_Recorded data_.
________________

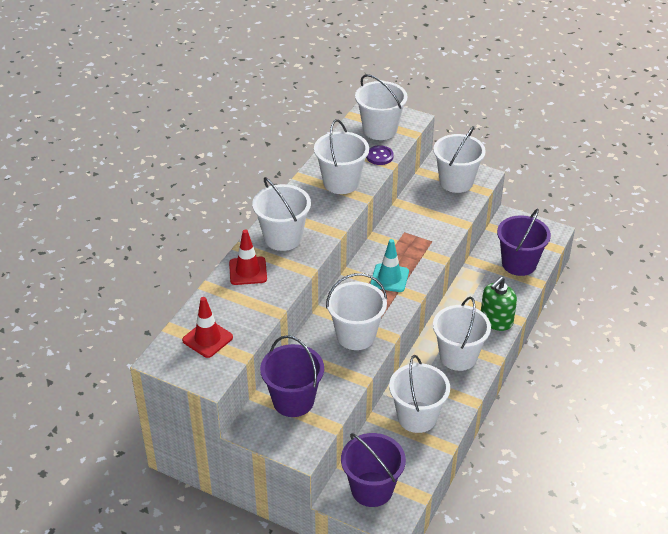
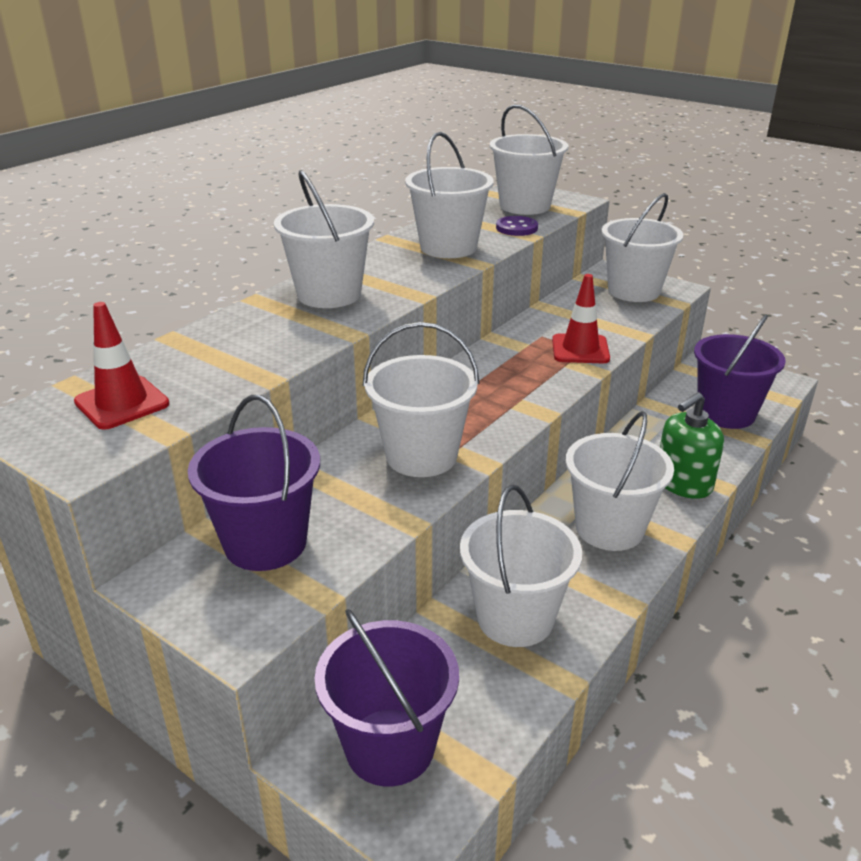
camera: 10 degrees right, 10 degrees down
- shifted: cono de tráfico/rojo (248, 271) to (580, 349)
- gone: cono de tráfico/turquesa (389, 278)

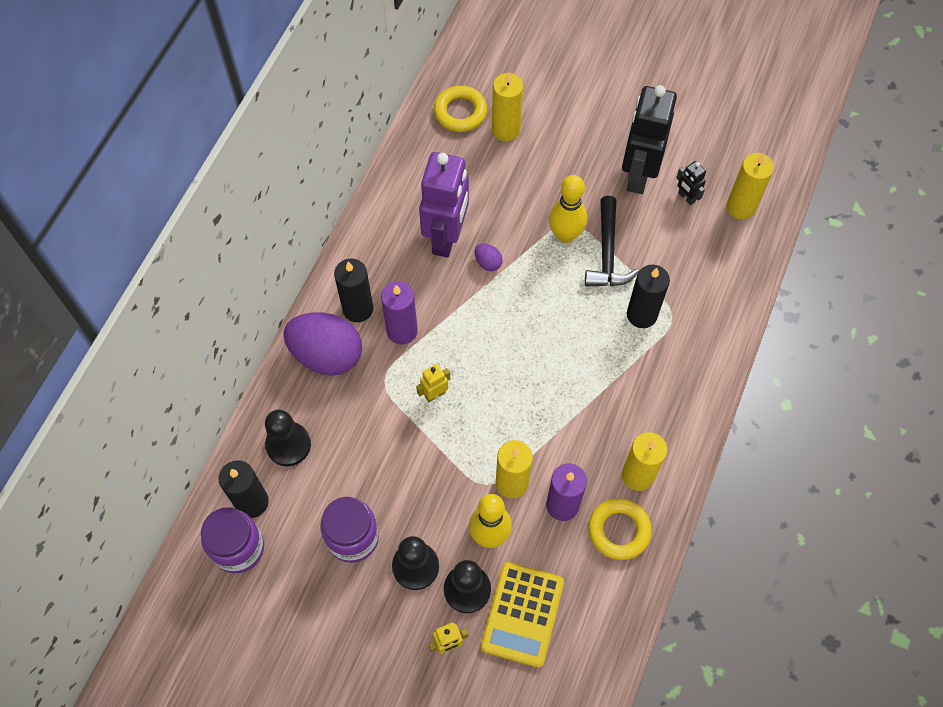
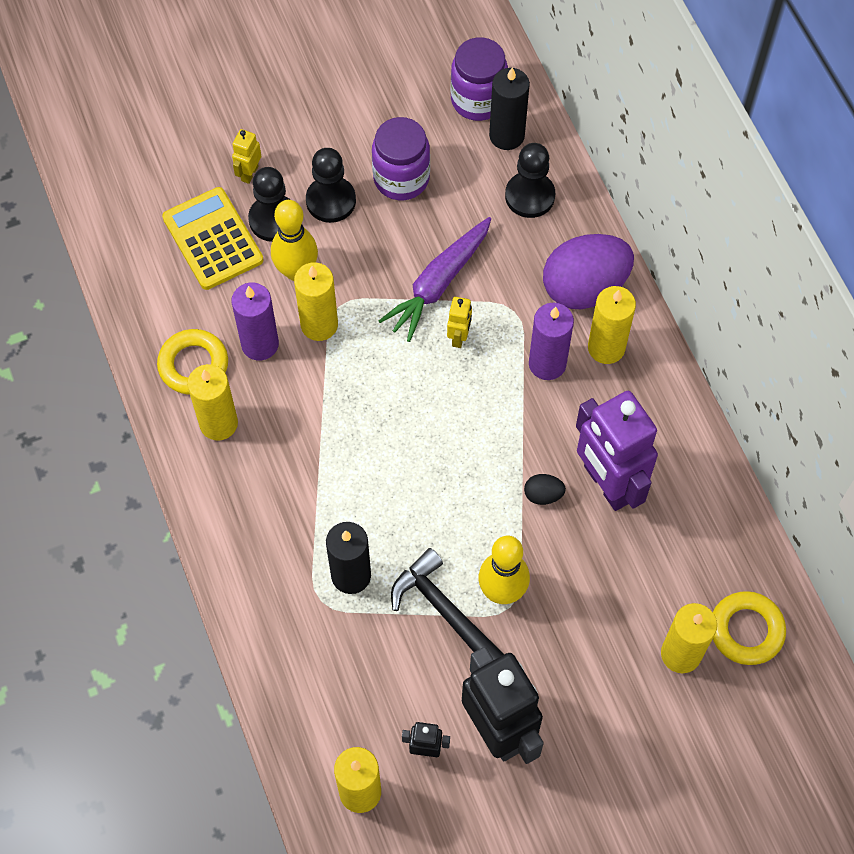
camera: 135 degrees right, 0 degrees up
- repainted: huevo/morado (488, 263) to huevo/negro (543, 495)
- repainted: vela/negro (358, 309) to vela/amarillo (606, 347)
- new: zanahoria/morado (438, 283)

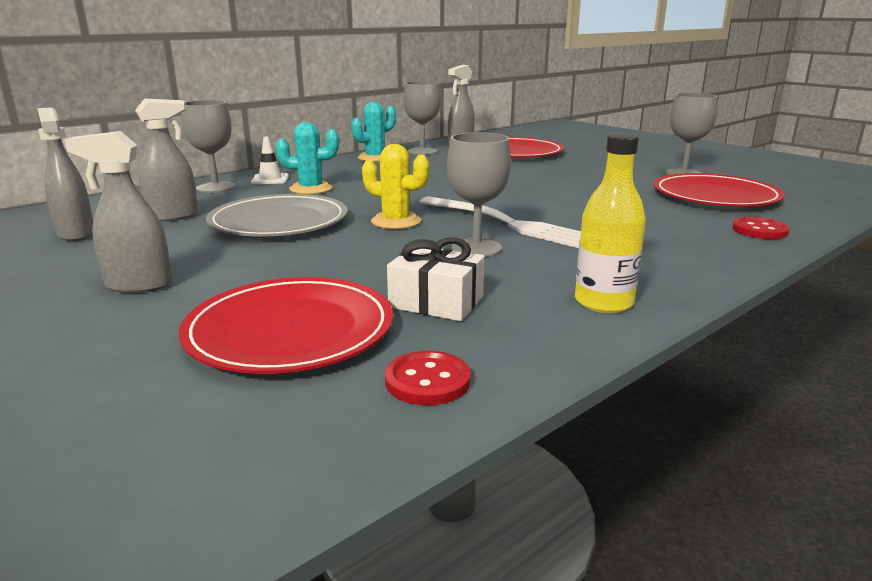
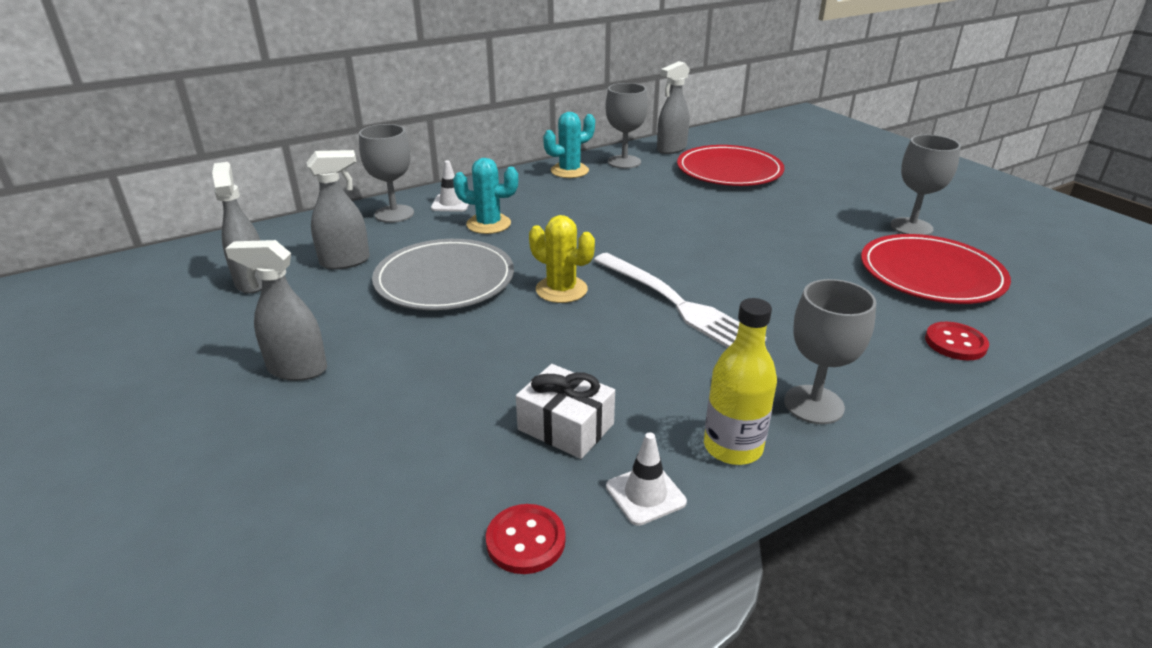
camera: 10 degrees right, 10 degrees up
- shifted: copa/gris (476, 248) to (814, 404)
- gone: plato/rojo (290, 331)
- new: cono de tráfico/blanco (645, 494)

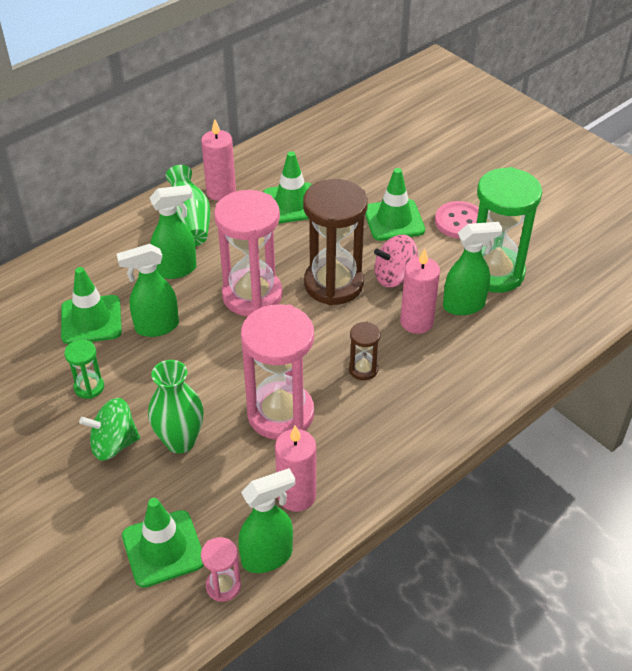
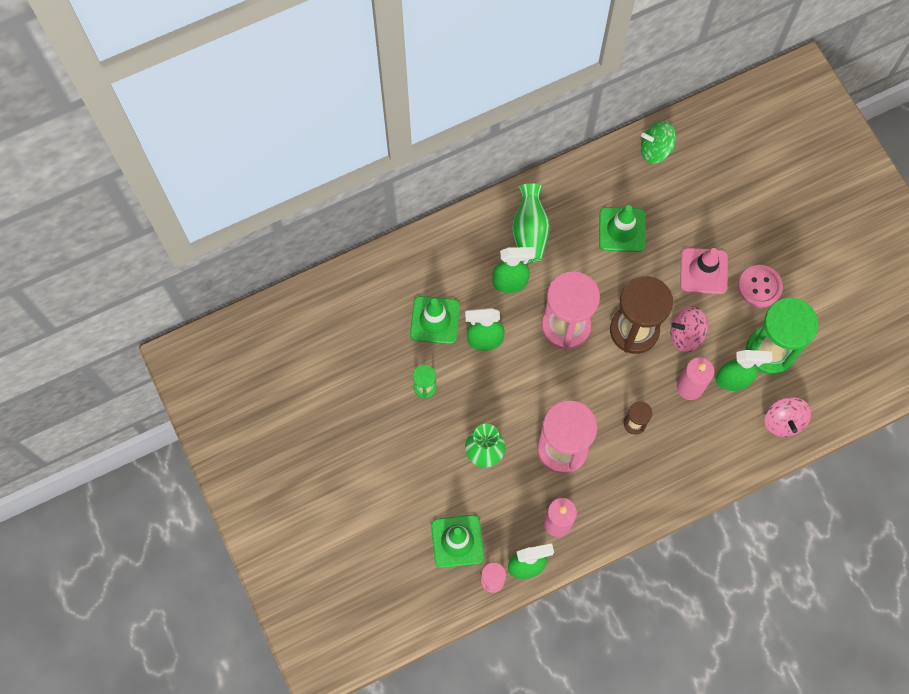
camera: 15 degrees right, 25 degrees up
- gone: vela/rosa (221, 192)
- repainted: cono de tráfico/verde (394, 220) to cono de tráfico/rosa (703, 271)
- shifted: peonza/verde (114, 444) to (655, 150)
- new: peonza/rosa (783, 421)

________________

_Exercise instructions_. Could you set down verbatim the lines from the beginning of the entries above through the line containing "- shifted: cono", both included, leaving out the pictures?

_Answer space_.
camera: 10 degrees right, 10 degrees down
- shifted: cono de tráfico/rojo (248, 271) to (580, 349)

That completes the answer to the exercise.